*What is expected*.
An exact copy of all records is expected, minus the images.

=== The input ===

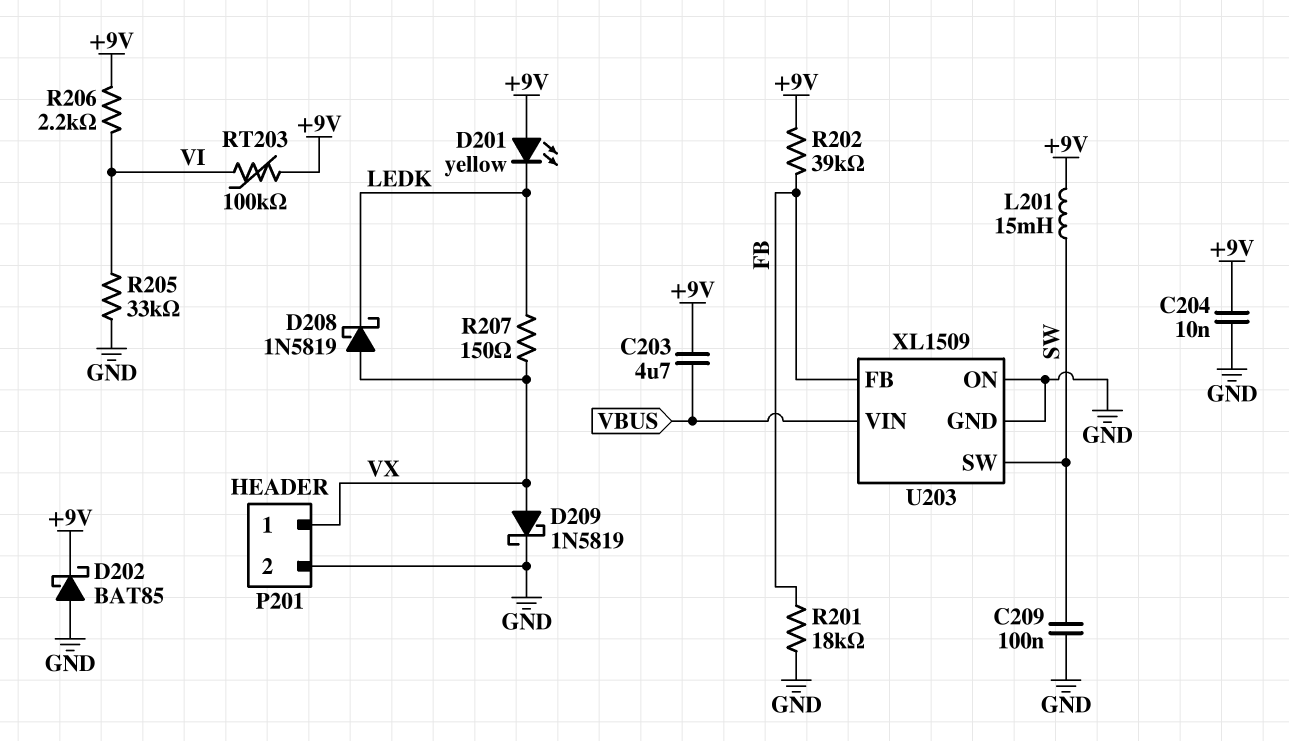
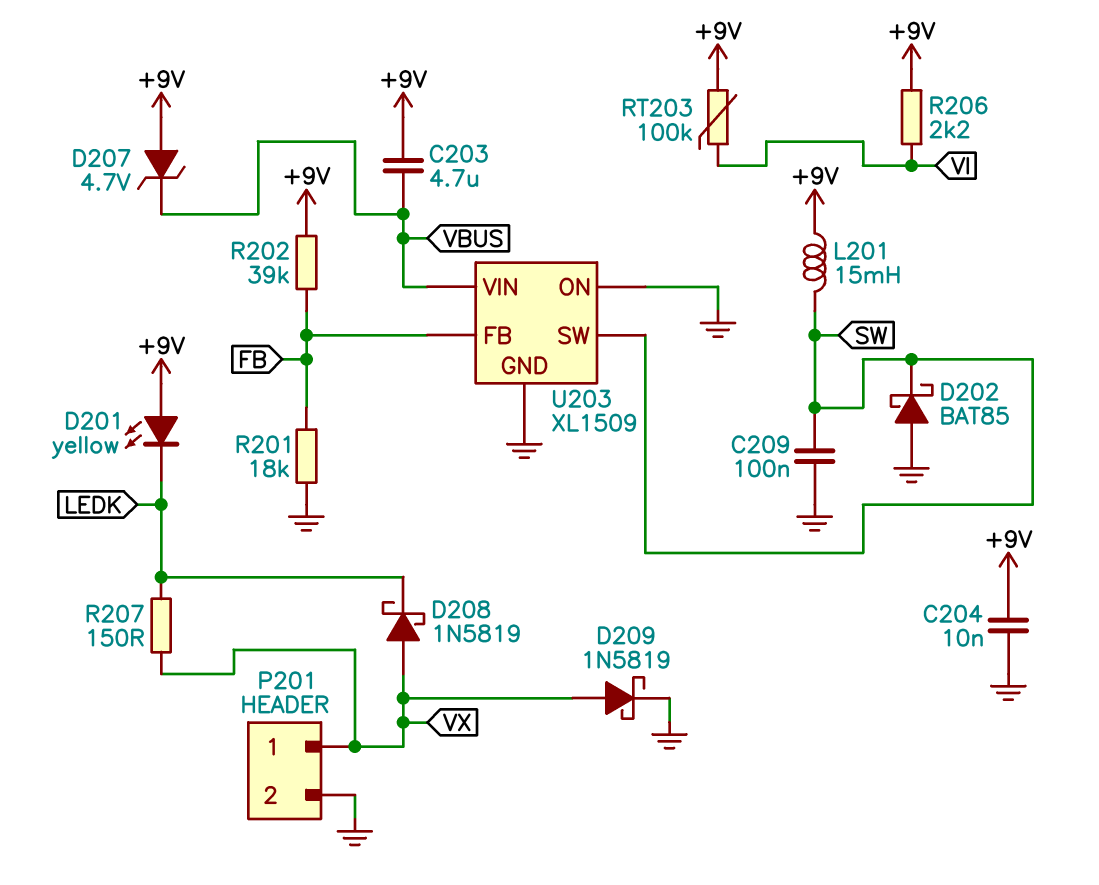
D202: schottky BAT85 (A GND, K +9V) -> schottky BAT85 (A GND, K SW)
D207: none -> zener 4.7V (A +9V, K VBUS)
R205: 33k (GND, VI) -> none

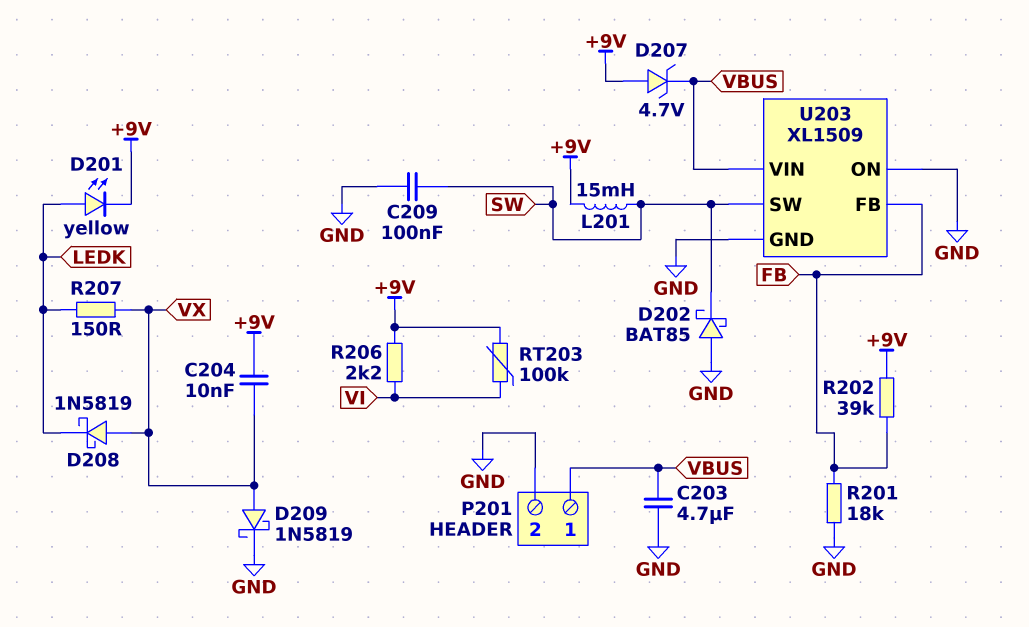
C203: 4.7uF (+9V, VBUS) -> 4.7uF (GND, VBUS)
C204: 10nF (+9V, GND) -> 10nF (+9V, VX)
D201: LED yellow (A +9V, K LEDK) -> LED yellow (A LEDK, K +9V)
P201 pin 1: VX -> VBUS

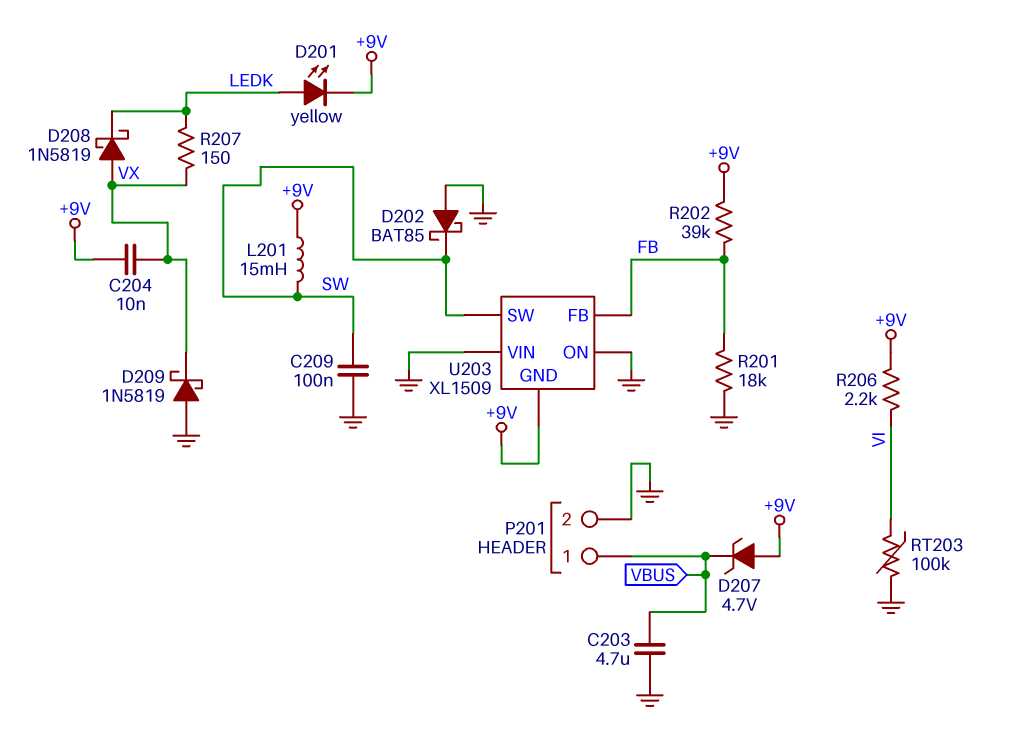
D209: schottky 1N5819 (A VX, K GND) -> schottky 1N5819 (A GND, K VX)
RT203: 100k (+9V, VI) -> 100k (GND, VI)
U203 pin GND: GND -> +9V
U203 pin VIN: VBUS -> GND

===

*Solution to this problem*.
D202: schottky BAT85 (A GND, K +9V) -> schottky BAT85 (A GND, K SW)
D207: none -> zener 4.7V (A +9V, K VBUS)
R205: 33k (GND, VI) -> none

C203: 4.7uF (+9V, VBUS) -> 4.7uF (GND, VBUS)
C204: 10nF (+9V, GND) -> 10nF (+9V, VX)
D201: LED yellow (A +9V, K LEDK) -> LED yellow (A LEDK, K +9V)
P201 pin 1: VX -> VBUS

D209: schottky 1N5819 (A VX, K GND) -> schottky 1N5819 (A GND, K VX)
RT203: 100k (+9V, VI) -> 100k (GND, VI)
U203 pin GND: GND -> +9V
U203 pin VIN: VBUS -> GND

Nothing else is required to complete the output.